======== Recorded information
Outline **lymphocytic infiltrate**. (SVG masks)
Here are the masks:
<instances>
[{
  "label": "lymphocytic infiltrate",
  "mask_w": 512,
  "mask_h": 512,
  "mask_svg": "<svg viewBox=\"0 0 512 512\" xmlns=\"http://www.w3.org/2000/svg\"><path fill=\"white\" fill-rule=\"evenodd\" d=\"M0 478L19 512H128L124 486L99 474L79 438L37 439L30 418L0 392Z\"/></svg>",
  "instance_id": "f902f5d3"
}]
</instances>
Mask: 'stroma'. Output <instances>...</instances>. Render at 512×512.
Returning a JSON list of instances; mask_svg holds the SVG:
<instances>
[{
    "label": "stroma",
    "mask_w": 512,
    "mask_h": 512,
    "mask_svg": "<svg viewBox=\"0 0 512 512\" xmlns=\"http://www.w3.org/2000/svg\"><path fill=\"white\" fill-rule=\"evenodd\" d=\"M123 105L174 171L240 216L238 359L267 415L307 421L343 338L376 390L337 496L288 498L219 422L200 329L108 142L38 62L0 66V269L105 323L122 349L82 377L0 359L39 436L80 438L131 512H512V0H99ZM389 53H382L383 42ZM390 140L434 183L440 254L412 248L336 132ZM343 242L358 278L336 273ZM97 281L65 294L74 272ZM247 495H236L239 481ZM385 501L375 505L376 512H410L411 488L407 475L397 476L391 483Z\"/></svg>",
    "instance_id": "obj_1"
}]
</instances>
================
Exercise description — Identify each line in the records above containing the word "viewBox"; copy those lines.

Answer to this exercise —
  "mask_svg": "<svg viewBox=\"0 0 512 512\" xmlns=\"http://www.w3.org/2000/svg\"><path fill=\"white\" fill-rule=\"evenodd\" d=\"M0 478L19 512H128L124 486L99 474L79 438L37 439L30 418L0 392Z\"/></svg>",
    "mask_svg": "<svg viewBox=\"0 0 512 512\" xmlns=\"http://www.w3.org/2000/svg\"><path fill=\"white\" fill-rule=\"evenodd\" d=\"M123 105L174 171L240 216L238 359L267 415L307 421L343 338L376 390L337 496L288 498L219 422L200 329L108 142L38 62L0 66V269L105 323L122 349L82 377L0 359L39 436L80 438L131 512H512V0H99ZM389 53H382L383 42ZM390 140L434 183L440 254L412 248L336 132ZM343 242L358 278L336 273ZM97 281L65 294L74 272ZM247 495H236L239 481ZM385 501L375 505L376 512H410L411 488L407 475L397 476L391 483Z\"/></svg>",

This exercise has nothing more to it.